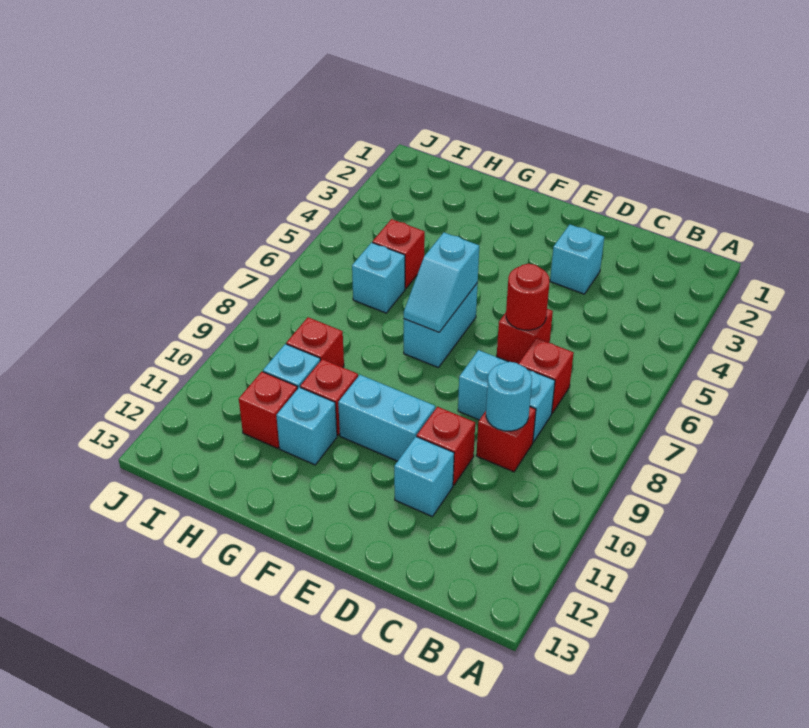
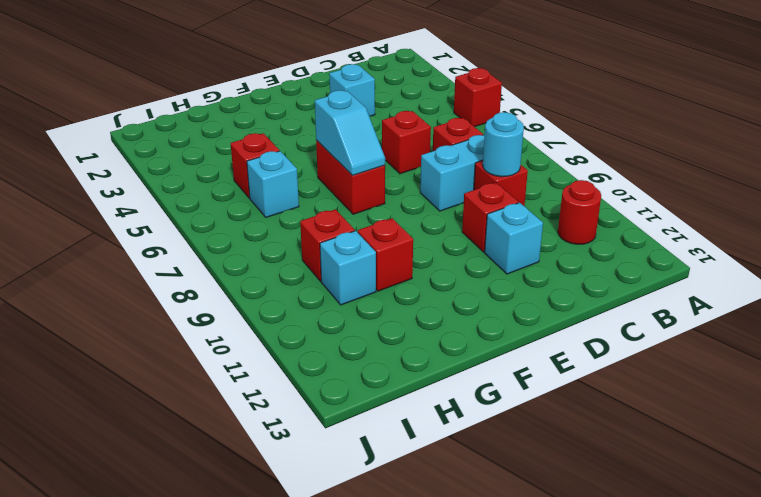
red round brick D6 level 2 -> red round brick B11 level 1
cyan brick E10:F10 level 1 -> none
cyan brick F6:F7 level 1 -> red brick F6:F7 level 1
cyan brick G11 level 1 -> none
red brick H11 level 1 -> red brick A5 level 1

■ Aim of the exercise
Repeat the data above exactly, but not the pictures.

■ Reply to the task
red round brick D6 level 2 -> red round brick B11 level 1
cyan brick E10:F10 level 1 -> none
cyan brick F6:F7 level 1 -> red brick F6:F7 level 1
cyan brick G11 level 1 -> none
red brick H11 level 1 -> red brick A5 level 1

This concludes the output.